Your answer must consist of the records exactly as given, with no pictures included.

(Version difference data)
____
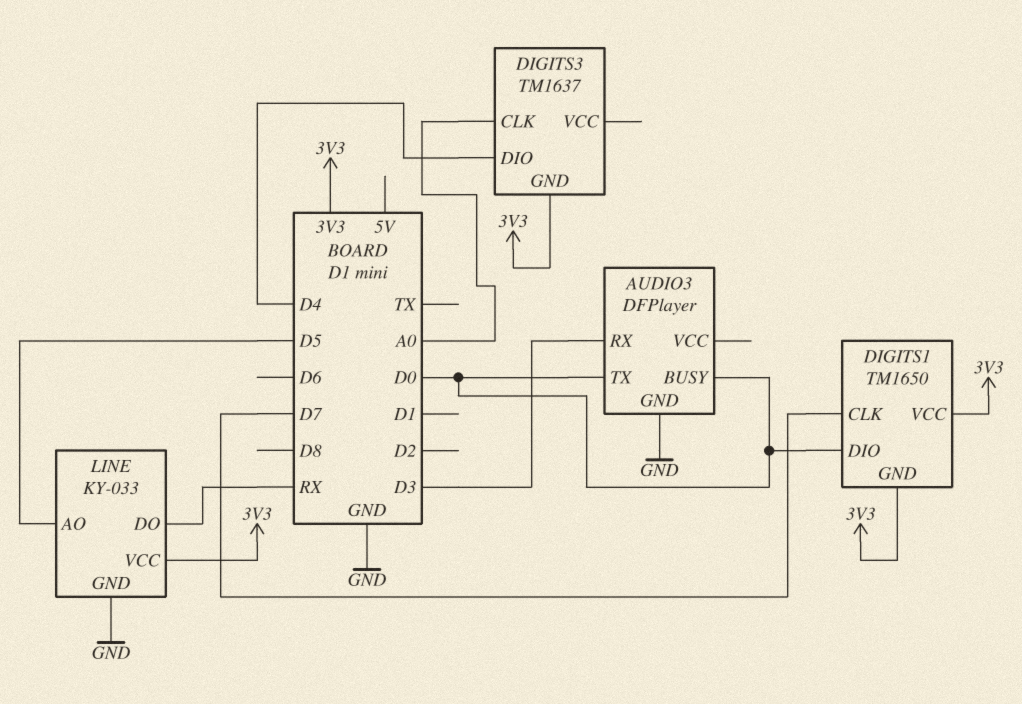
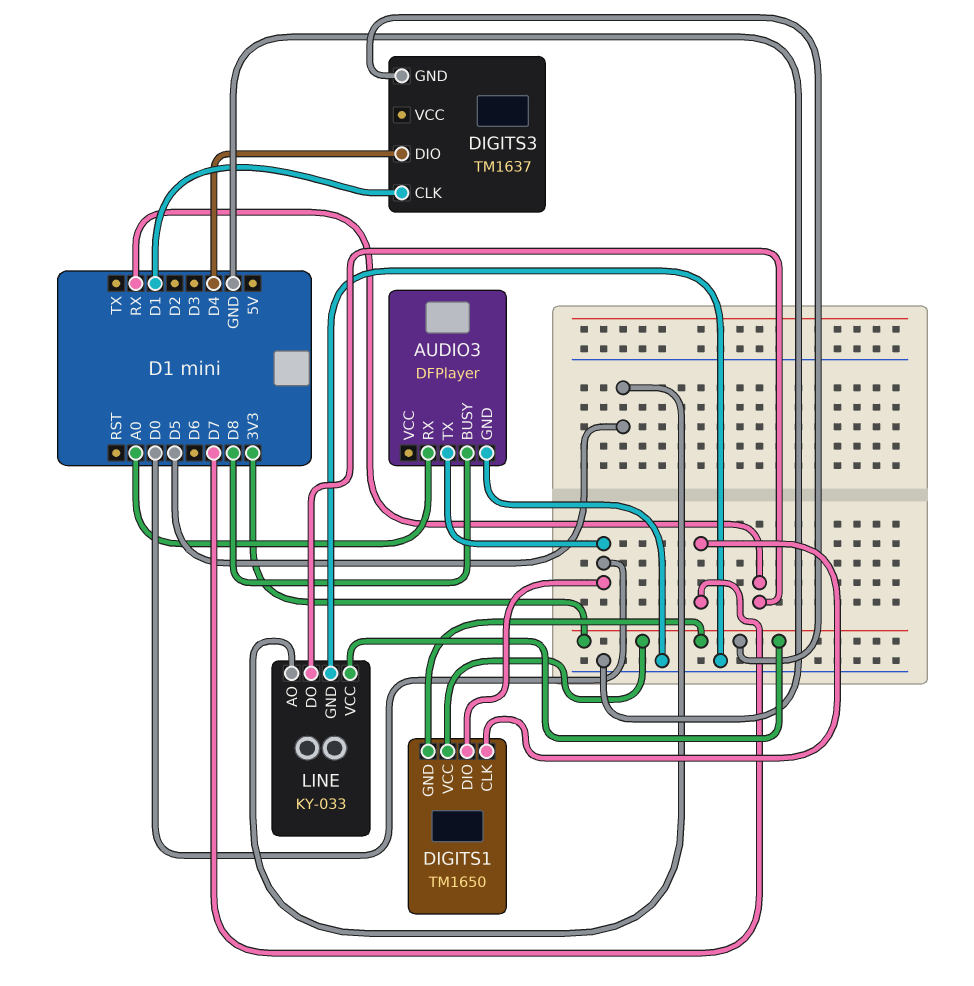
AUDIO3 pin BUSY: D0 -> D8
AUDIO3 pin RX: D3 -> A0
DIGITS3 pin CLK: A0 -> D1

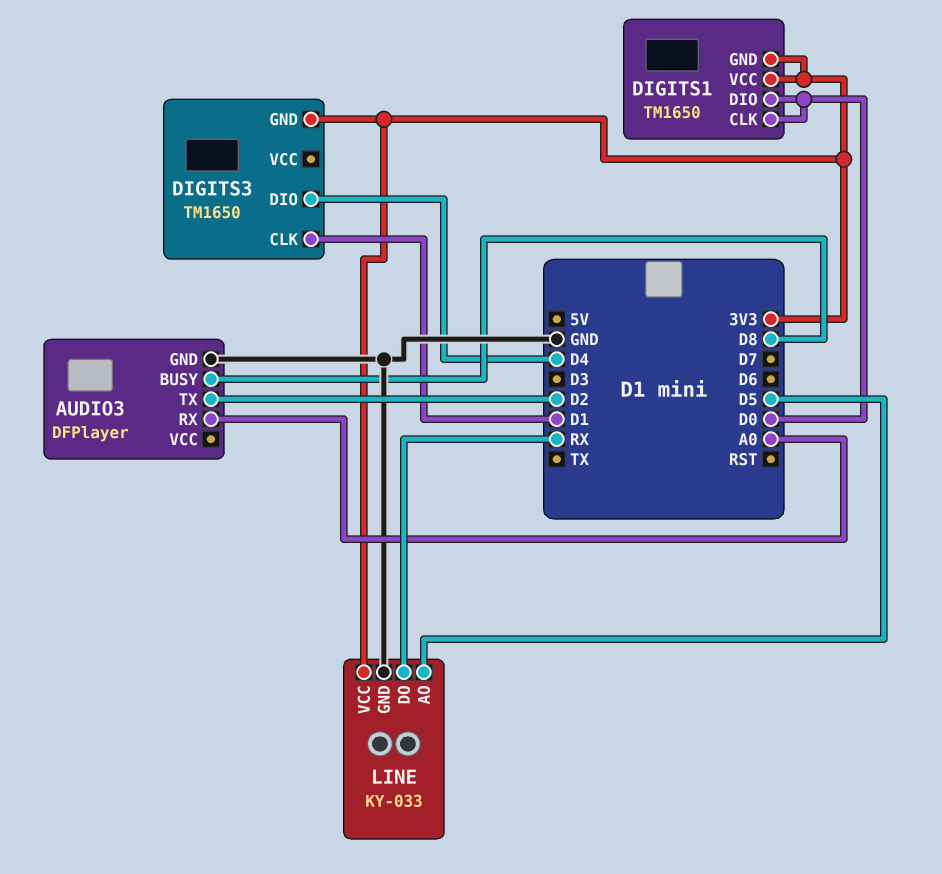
AUDIO3 pin TX: D0 -> D2
DIGITS1 pin CLK: D7 -> D0
DIGITS3: TM1637 -> TM1650

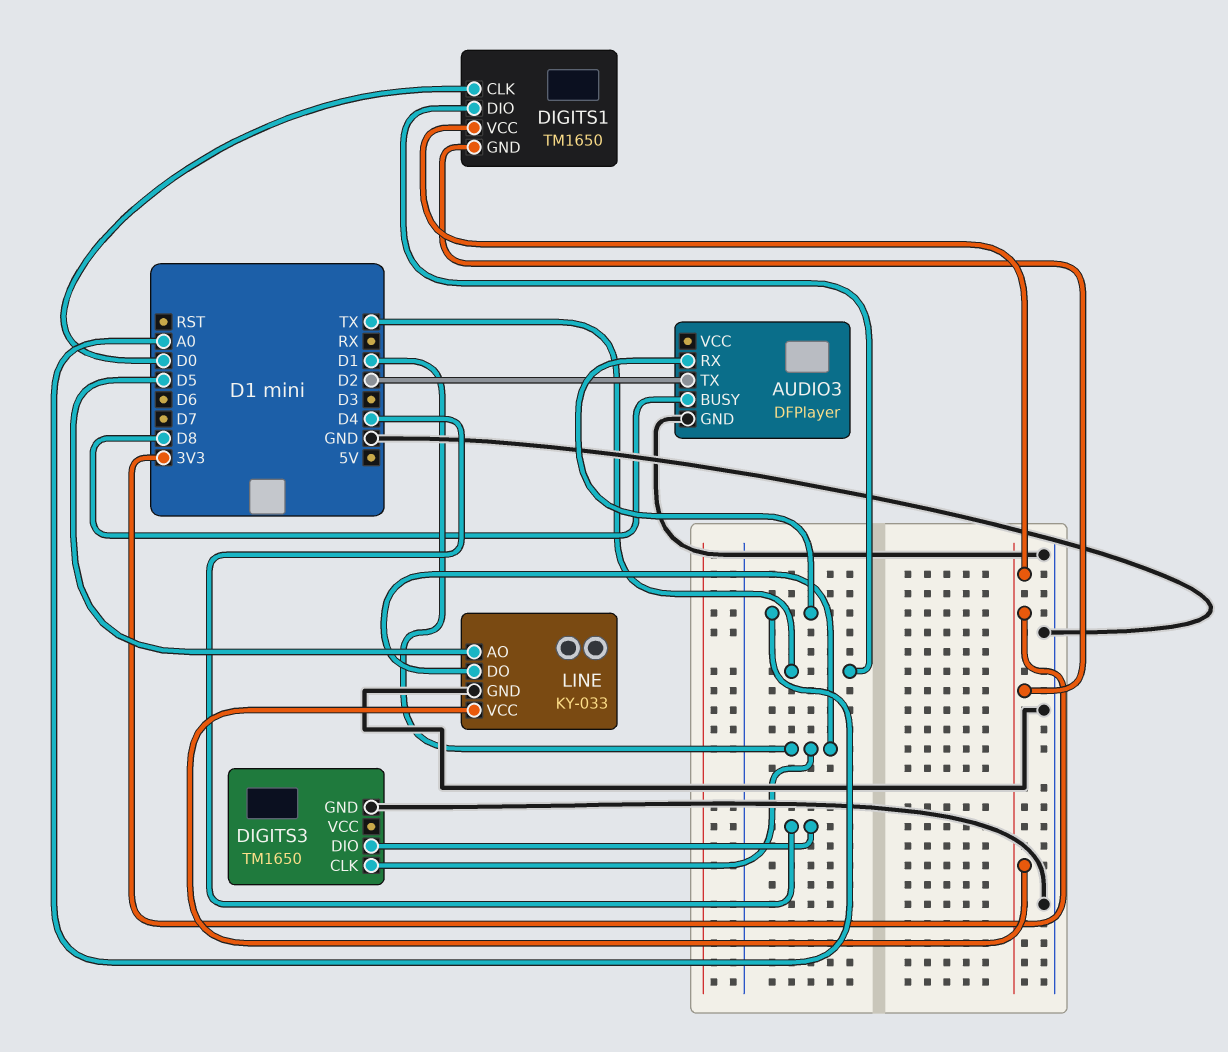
DIGITS1 pin DIO: D0 -> TX
DIGITS3 pin GND: 3V3 -> GND
LINE pin DO: RX -> D1

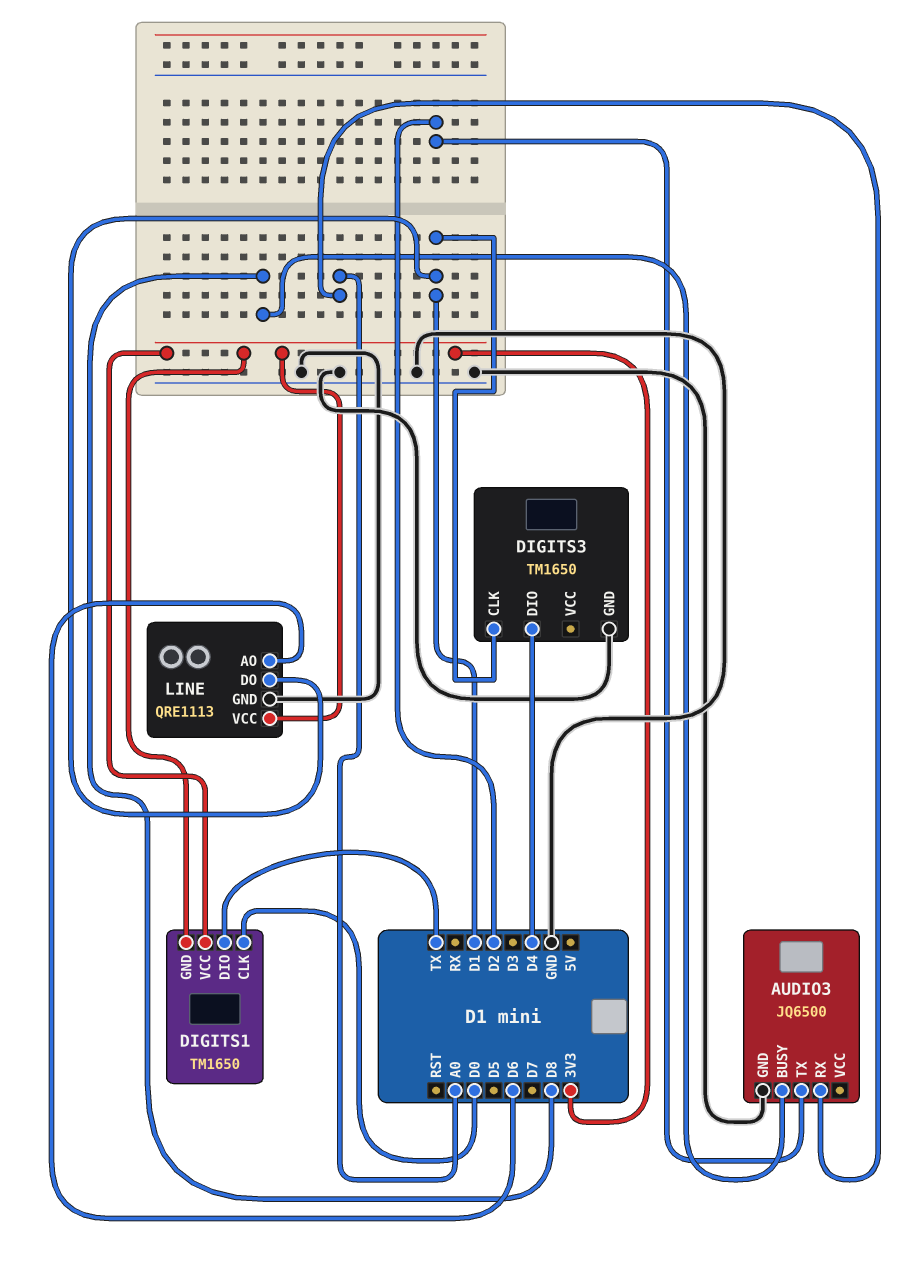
AUDIO3: DFPlayer -> JQ6500
LINE: KY-033 -> QRE1113
LINE pin AO: D5 -> D6

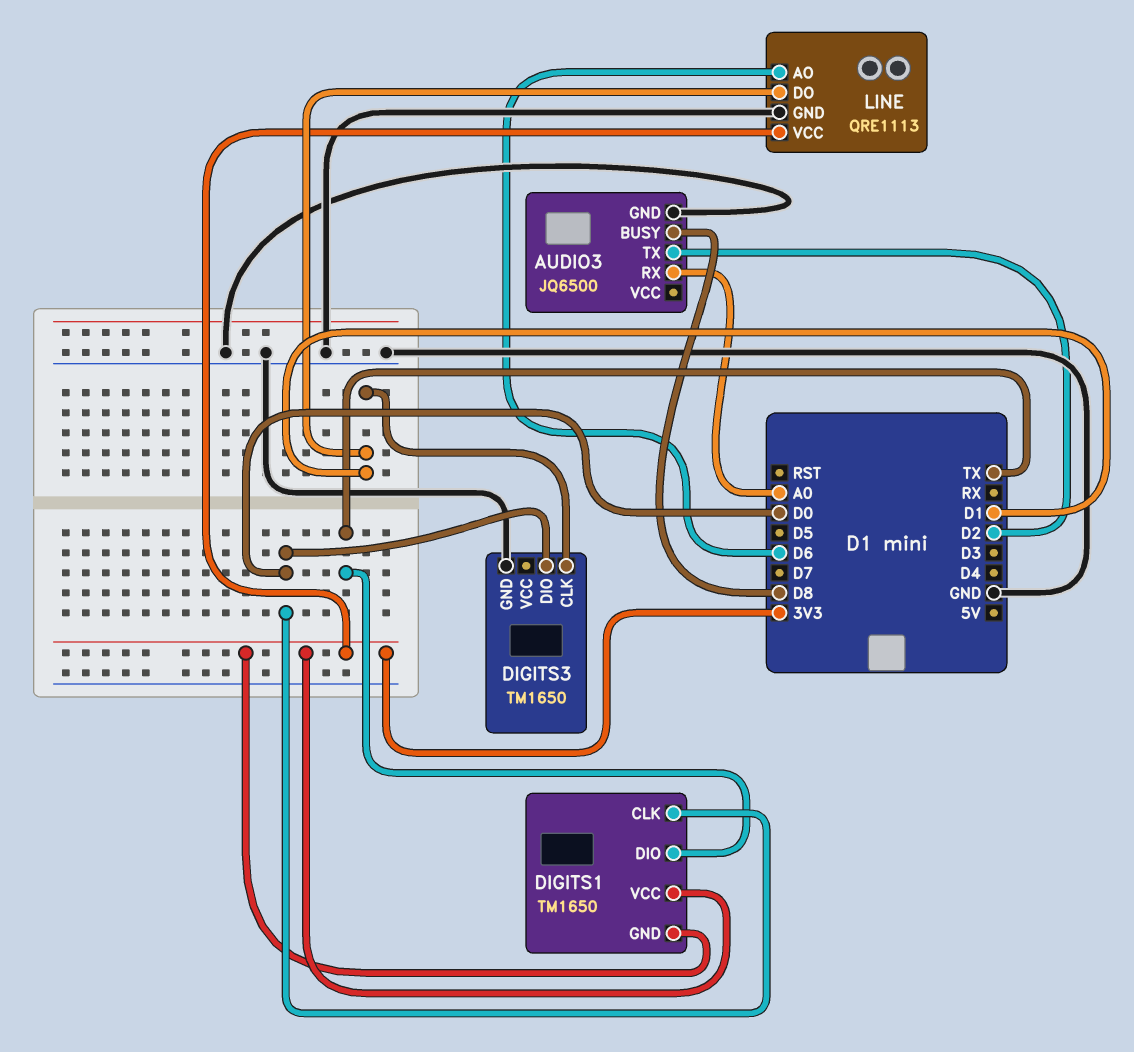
DIGITS3 pin DIO: D4 -> D0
____
Response
AUDIO3 pin BUSY: D0 -> D8
AUDIO3 pin RX: D3 -> A0
DIGITS3 pin CLK: A0 -> D1

AUDIO3 pin TX: D0 -> D2
DIGITS1 pin CLK: D7 -> D0
DIGITS3: TM1637 -> TM1650

DIGITS1 pin DIO: D0 -> TX
DIGITS3 pin GND: 3V3 -> GND
LINE pin DO: RX -> D1

AUDIO3: DFPlayer -> JQ6500
LINE: KY-033 -> QRE1113
LINE pin AO: D5 -> D6

DIGITS3 pin DIO: D4 -> D0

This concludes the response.